Task brief
Return every line of the entries that includes the word "blue".

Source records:
=== Begin Enclosure ===
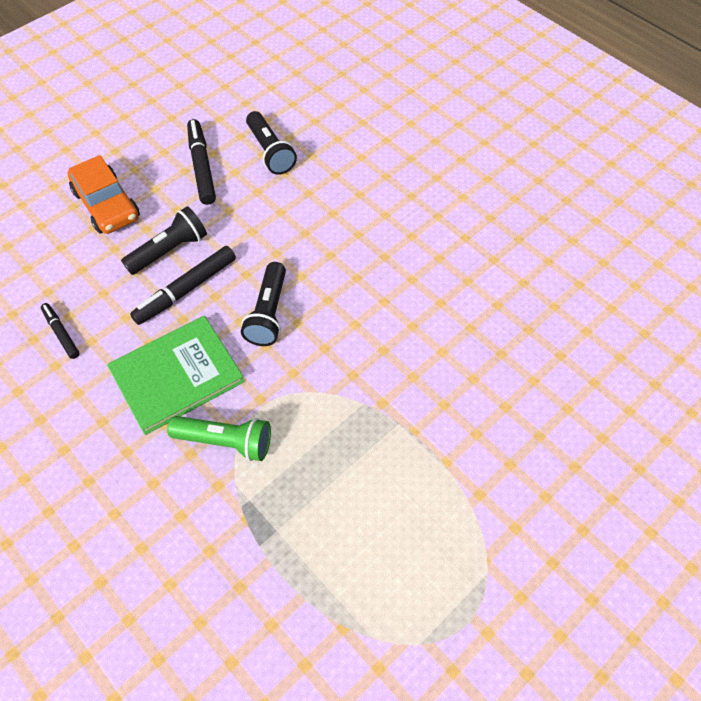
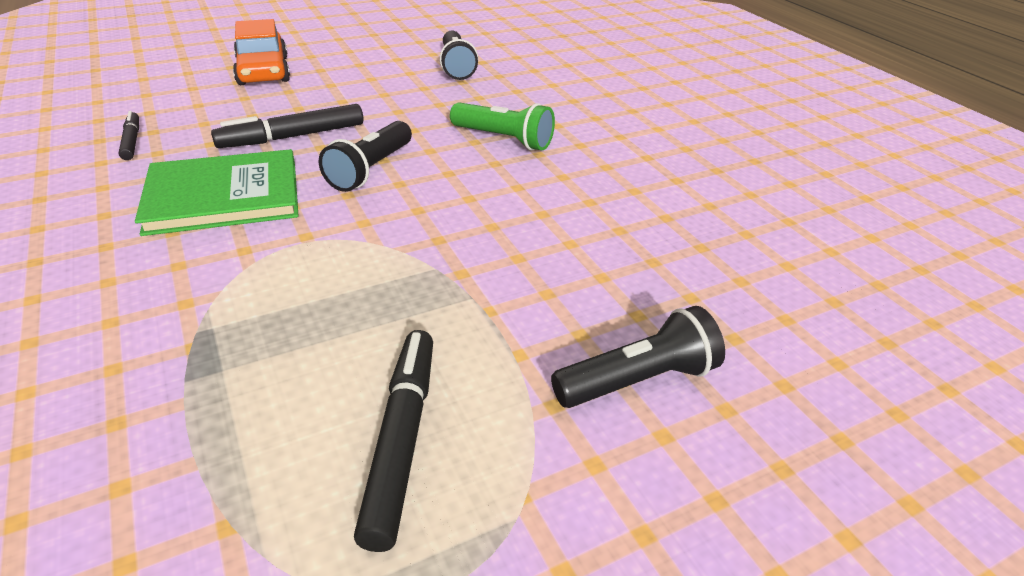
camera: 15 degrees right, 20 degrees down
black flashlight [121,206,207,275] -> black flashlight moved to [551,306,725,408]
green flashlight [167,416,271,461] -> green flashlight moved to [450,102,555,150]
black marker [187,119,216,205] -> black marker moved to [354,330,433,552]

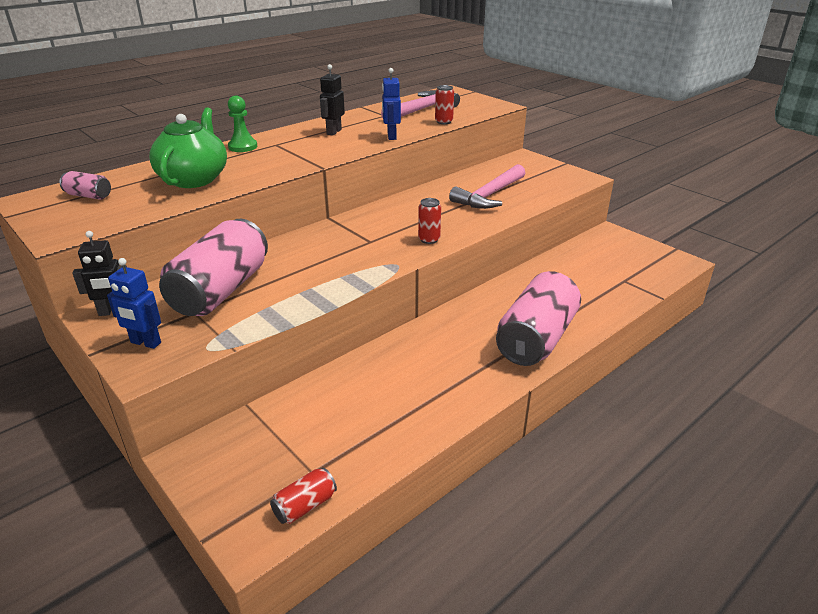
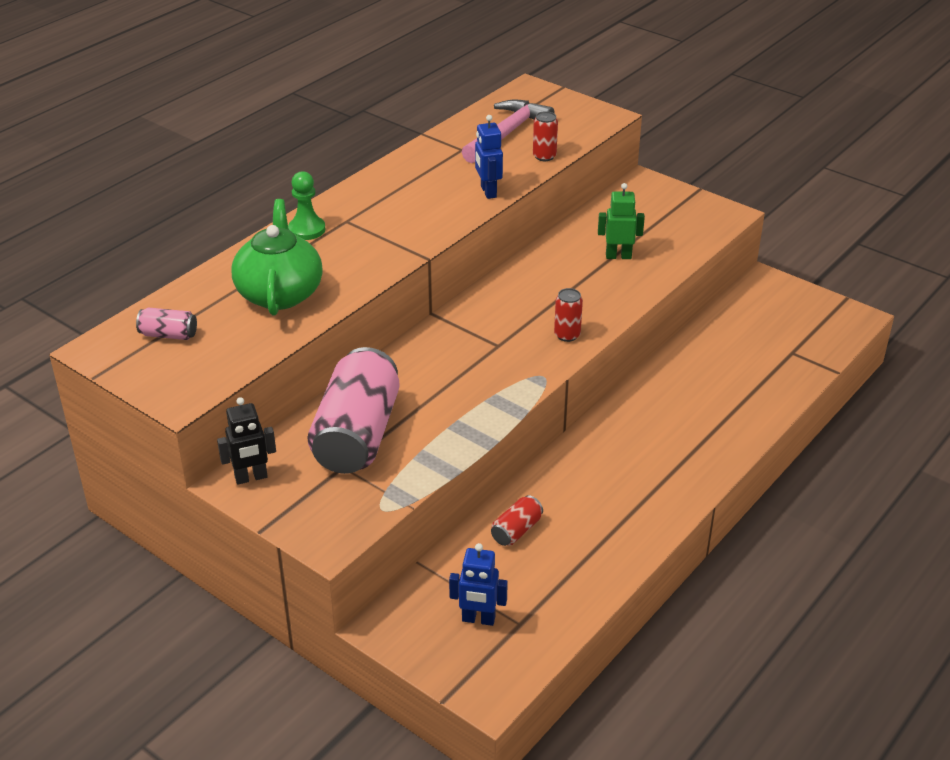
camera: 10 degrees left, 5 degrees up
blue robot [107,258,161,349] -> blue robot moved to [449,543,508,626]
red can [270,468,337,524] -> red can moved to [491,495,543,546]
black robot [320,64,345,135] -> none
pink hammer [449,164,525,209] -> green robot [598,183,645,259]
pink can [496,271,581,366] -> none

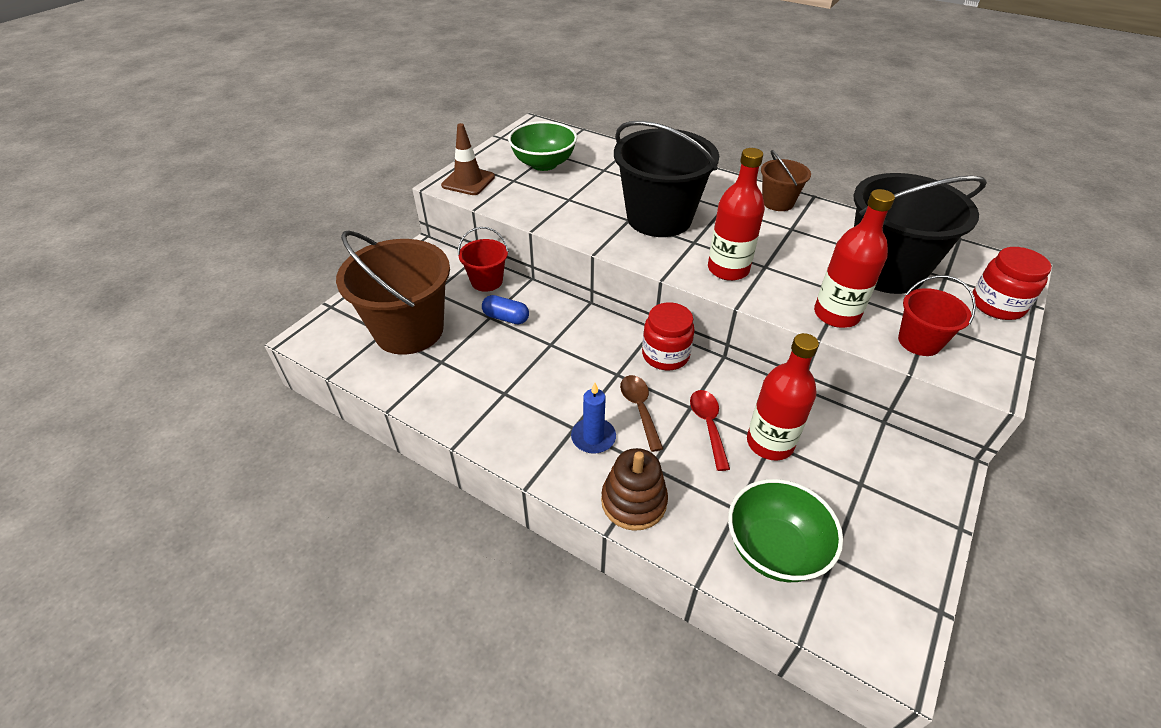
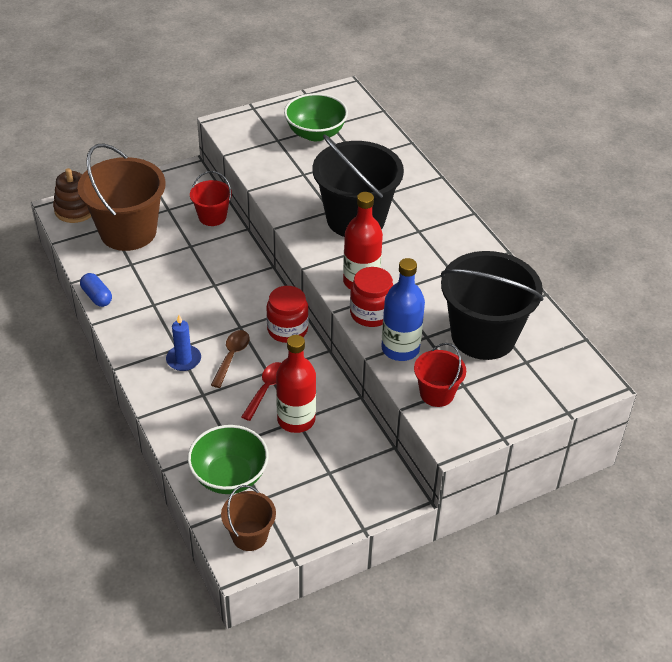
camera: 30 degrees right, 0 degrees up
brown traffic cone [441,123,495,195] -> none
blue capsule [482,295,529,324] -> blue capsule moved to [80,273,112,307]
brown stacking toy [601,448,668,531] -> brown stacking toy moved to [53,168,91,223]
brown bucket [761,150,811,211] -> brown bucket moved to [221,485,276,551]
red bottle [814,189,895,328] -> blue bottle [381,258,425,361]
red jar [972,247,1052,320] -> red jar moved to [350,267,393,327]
=== End Enclosure ===
Answer to this exercise
blue robot [107,258,161,349] -> blue robot moved to [449,543,508,626]
blue capsule [482,295,529,324] -> blue capsule moved to [80,273,112,307]
red bottle [814,189,895,328] -> blue bottle [381,258,425,361]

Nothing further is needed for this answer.